Collected material –
....

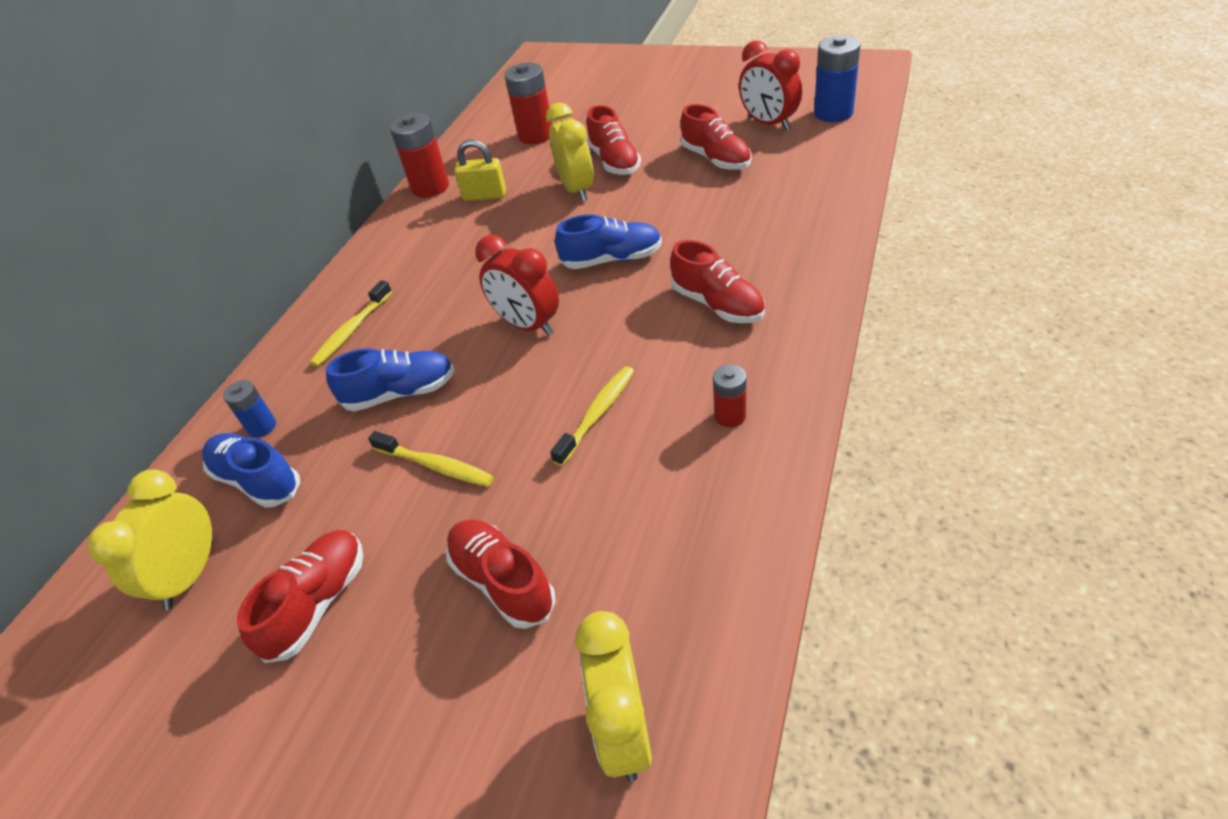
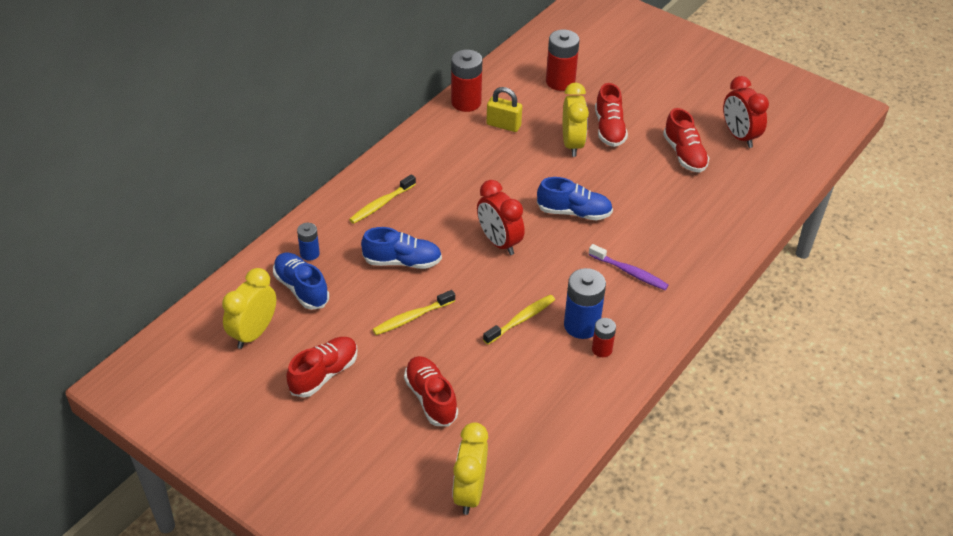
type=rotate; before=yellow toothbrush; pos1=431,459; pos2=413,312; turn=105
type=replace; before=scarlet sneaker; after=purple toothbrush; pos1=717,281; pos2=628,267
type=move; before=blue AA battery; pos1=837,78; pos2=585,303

....

Work instruction –
Copy out all the data exactly. The images should not appear in the copy.

Problem solution –
type=rotate; before=yellow toothbrush; pos1=431,459; pos2=413,312; turn=105
type=replace; before=scarlet sneaker; after=purple toothbrush; pos1=717,281; pos2=628,267
type=move; before=blue AA battery; pos1=837,78; pos2=585,303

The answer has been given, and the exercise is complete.